**Work item**: A verbatim copy of the records is required, with all pictures left out.

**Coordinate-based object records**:
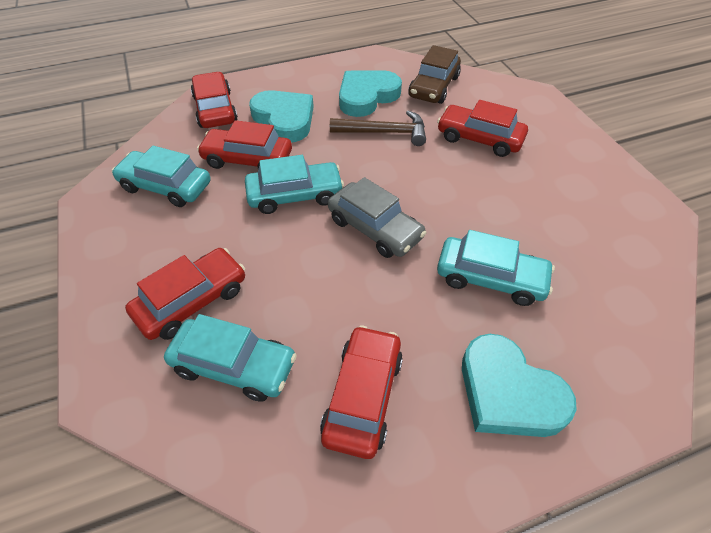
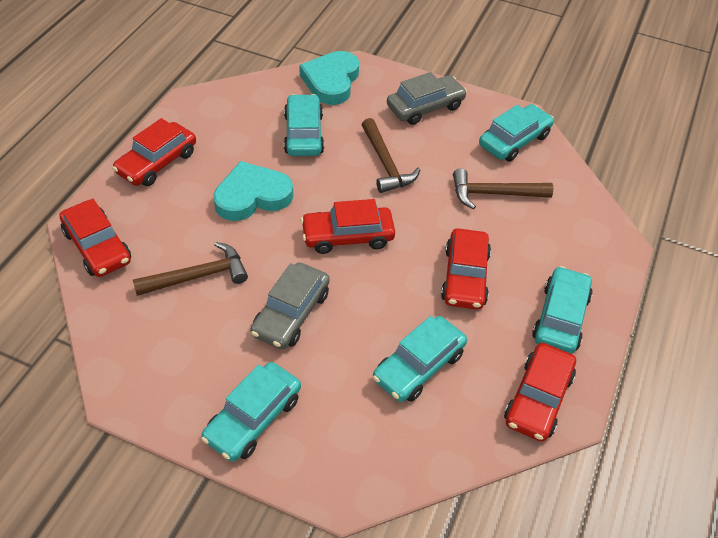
brown car: 1 -> 0
brown hammer: 1 -> 3
grey car: 1 -> 2
turquoise car: 4 -> 5
turquoise heart: 3 -> 2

**Expected answer**:
brown car: 1 -> 0
brown hammer: 1 -> 3
grey car: 1 -> 2
turquoise car: 4 -> 5
turquoise heart: 3 -> 2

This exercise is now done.